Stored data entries
= = = = =
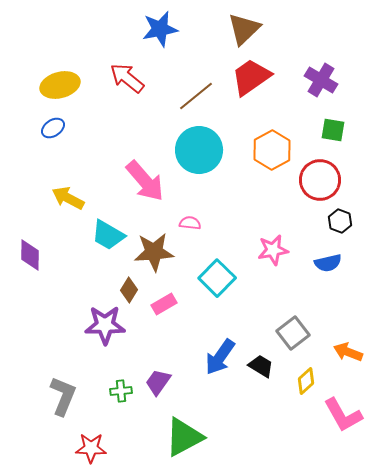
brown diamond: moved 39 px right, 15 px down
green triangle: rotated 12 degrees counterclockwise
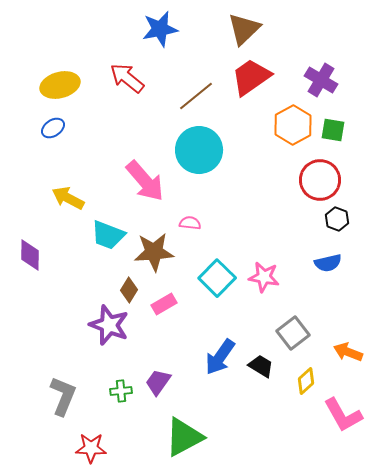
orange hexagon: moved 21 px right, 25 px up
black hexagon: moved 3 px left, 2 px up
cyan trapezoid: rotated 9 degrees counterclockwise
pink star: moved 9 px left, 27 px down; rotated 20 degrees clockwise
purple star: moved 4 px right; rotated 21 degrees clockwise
= = = = =
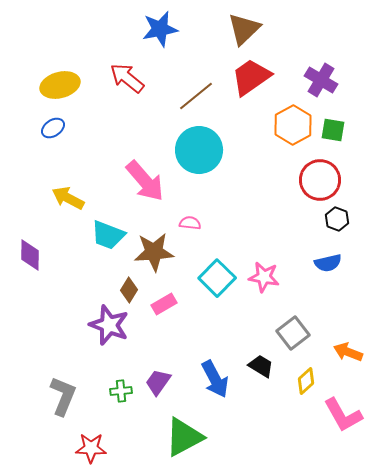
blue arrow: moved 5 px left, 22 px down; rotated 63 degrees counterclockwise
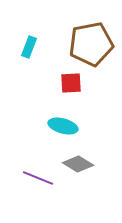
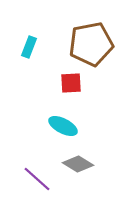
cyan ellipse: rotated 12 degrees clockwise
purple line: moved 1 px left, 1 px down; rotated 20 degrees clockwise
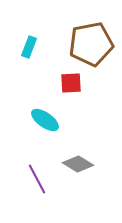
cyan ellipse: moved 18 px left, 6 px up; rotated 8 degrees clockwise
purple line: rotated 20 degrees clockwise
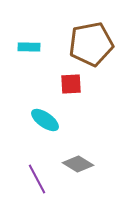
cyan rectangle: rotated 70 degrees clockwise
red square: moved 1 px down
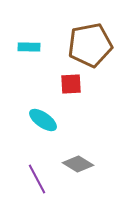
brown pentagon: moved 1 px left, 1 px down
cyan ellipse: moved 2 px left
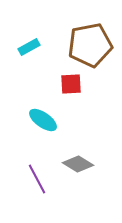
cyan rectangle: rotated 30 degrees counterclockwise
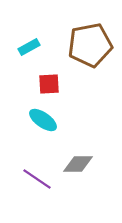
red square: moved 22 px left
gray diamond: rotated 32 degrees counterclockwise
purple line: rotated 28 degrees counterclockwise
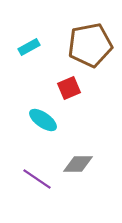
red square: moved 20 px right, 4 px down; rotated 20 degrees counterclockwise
= = = = =
● **WHAT THIS TASK INVOLVES**: Copy out verbatim the lines beginning with the line that contains "orange hexagon: moved 21 px right, 25 px up" and ending with the line that contains "purple star: moved", including both of those lines and nothing outside that range.

● **REPLY**:
orange hexagon: moved 21 px right, 25 px up
black hexagon: moved 3 px left, 2 px up
cyan trapezoid: rotated 9 degrees counterclockwise
pink star: moved 9 px left, 27 px down; rotated 20 degrees clockwise
purple star: moved 4 px right; rotated 21 degrees clockwise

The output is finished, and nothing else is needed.